-- WORK TASK --
From the entries below, output the line with "R8: 5.6k (+12V, VBAT) -> 5.6k (+12V, CH)" and each following line up to and including the line with "C9: 680uF (plus", exactly as written.

[Structured diff data]
-*-*-

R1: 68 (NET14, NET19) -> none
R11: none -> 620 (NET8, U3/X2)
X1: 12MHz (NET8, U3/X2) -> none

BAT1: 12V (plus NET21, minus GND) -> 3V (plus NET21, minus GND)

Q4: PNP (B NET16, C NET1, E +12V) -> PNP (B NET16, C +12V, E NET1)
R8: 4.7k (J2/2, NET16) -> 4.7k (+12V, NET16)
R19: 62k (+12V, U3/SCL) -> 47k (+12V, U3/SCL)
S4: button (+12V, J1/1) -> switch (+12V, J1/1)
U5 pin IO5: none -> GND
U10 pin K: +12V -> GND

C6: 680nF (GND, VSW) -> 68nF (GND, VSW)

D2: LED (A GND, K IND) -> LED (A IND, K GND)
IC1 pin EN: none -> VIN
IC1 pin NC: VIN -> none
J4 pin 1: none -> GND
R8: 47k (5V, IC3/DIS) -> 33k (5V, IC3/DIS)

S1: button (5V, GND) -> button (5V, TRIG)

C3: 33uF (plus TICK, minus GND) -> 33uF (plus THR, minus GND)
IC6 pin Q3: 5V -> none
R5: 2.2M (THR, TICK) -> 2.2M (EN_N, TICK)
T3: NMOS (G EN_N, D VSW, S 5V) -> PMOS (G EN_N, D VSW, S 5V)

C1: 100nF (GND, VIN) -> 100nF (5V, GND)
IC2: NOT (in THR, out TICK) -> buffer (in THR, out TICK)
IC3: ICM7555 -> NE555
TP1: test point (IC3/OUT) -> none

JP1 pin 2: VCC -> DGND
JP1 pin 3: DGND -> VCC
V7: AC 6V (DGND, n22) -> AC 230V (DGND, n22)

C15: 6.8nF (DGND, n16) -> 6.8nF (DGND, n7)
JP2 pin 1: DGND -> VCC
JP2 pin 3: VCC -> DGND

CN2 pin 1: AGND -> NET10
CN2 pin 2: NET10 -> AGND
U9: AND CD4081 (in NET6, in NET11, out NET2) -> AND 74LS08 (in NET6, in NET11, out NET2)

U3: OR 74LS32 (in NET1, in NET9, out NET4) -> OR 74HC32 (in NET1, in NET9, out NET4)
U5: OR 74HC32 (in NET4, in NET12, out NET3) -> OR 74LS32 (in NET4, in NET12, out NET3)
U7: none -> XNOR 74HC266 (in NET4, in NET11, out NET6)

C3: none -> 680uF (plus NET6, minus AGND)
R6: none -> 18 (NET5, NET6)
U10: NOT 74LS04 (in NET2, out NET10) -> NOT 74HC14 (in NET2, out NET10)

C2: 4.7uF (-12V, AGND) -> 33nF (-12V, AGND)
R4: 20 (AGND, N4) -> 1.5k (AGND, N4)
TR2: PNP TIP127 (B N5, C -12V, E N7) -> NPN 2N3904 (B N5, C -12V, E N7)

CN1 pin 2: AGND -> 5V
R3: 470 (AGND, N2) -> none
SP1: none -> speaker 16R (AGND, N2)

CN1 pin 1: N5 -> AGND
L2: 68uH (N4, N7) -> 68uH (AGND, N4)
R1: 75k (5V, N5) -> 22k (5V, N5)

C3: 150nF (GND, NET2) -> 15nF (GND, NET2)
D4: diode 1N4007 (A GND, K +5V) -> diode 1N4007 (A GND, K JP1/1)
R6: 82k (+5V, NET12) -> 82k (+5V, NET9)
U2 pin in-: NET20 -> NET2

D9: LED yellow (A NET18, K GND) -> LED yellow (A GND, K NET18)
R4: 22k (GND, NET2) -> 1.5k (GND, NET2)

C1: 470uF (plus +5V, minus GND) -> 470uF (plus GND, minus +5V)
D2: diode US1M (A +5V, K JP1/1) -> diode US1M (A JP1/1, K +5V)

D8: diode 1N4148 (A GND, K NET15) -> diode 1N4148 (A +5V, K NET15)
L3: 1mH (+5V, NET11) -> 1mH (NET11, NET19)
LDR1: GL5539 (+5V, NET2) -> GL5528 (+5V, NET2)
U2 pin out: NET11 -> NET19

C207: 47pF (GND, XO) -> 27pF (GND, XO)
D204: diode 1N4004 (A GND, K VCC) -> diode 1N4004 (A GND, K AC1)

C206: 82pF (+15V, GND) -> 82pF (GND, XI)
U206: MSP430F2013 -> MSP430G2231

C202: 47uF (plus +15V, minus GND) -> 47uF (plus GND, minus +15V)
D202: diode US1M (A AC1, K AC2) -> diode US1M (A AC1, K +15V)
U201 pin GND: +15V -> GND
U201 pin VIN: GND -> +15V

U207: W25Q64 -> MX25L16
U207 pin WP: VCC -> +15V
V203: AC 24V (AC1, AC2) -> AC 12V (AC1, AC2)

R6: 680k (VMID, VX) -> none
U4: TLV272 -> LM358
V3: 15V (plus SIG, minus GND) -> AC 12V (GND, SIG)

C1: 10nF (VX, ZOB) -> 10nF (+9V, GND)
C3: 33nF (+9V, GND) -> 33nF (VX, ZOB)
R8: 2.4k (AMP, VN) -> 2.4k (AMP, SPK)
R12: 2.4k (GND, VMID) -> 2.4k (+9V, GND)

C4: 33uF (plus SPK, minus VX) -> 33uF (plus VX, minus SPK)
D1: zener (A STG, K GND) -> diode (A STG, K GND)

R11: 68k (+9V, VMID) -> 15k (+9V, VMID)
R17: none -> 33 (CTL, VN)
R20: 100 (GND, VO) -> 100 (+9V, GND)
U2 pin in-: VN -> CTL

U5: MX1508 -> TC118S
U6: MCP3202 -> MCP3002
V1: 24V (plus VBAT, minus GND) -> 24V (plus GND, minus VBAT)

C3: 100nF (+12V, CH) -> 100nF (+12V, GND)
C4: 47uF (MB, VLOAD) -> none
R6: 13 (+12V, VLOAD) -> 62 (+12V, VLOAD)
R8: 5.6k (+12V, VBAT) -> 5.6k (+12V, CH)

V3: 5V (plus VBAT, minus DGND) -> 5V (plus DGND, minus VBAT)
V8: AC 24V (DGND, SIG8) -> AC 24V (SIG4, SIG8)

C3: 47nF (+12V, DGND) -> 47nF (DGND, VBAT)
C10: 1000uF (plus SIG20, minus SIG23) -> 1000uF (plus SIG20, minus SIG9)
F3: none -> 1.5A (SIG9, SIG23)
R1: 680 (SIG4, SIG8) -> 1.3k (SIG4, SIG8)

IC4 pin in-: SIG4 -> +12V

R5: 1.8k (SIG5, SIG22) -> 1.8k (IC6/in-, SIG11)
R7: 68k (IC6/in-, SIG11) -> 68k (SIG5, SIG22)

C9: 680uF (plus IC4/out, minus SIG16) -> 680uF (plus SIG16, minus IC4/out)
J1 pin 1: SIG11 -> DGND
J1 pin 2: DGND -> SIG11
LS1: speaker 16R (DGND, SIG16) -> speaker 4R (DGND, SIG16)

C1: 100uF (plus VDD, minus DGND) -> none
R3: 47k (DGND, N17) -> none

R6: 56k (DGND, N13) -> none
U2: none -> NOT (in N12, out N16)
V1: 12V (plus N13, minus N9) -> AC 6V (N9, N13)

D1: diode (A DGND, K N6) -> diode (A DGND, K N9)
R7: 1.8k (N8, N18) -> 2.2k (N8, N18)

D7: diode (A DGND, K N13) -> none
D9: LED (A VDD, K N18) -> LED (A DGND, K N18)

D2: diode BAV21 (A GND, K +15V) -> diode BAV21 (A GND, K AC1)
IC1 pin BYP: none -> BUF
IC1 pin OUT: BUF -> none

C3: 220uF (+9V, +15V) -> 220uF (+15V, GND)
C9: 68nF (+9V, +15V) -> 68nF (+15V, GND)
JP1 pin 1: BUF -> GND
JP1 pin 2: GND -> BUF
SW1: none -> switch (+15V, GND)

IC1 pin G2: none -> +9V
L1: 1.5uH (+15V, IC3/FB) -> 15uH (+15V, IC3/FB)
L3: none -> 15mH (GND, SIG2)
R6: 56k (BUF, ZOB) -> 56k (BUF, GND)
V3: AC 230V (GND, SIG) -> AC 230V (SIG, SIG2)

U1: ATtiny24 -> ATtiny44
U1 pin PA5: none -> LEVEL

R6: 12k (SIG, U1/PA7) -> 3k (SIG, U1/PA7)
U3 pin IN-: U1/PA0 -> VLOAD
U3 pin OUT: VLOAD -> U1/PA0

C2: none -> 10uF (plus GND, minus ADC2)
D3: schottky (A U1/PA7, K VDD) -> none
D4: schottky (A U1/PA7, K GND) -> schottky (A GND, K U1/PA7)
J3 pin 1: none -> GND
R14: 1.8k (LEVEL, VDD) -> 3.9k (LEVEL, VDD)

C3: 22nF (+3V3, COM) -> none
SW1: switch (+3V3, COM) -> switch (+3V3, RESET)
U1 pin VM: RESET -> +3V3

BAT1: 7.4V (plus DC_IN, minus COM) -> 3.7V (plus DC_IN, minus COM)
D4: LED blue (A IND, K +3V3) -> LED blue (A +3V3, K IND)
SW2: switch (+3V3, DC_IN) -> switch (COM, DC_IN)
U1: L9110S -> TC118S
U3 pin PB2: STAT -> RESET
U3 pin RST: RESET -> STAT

-*-*-

-- ANSWER BOX --
R8: 5.6k (+12V, VBAT) -> 5.6k (+12V, CH)

V3: 5V (plus VBAT, minus DGND) -> 5V (plus DGND, minus VBAT)
V8: AC 24V (DGND, SIG8) -> AC 24V (SIG4, SIG8)

C3: 47nF (+12V, DGND) -> 47nF (DGND, VBAT)
C10: 1000uF (plus SIG20, minus SIG23) -> 1000uF (plus SIG20, minus SIG9)
F3: none -> 1.5A (SIG9, SIG23)
R1: 680 (SIG4, SIG8) -> 1.3k (SIG4, SIG8)

IC4 pin in-: SIG4 -> +12V

R5: 1.8k (SIG5, SIG22) -> 1.8k (IC6/in-, SIG11)
R7: 68k (IC6/in-, SIG11) -> 68k (SIG5, SIG22)

C9: 680uF (plus IC4/out, minus SIG16) -> 680uF (plus SIG16, minus IC4/out)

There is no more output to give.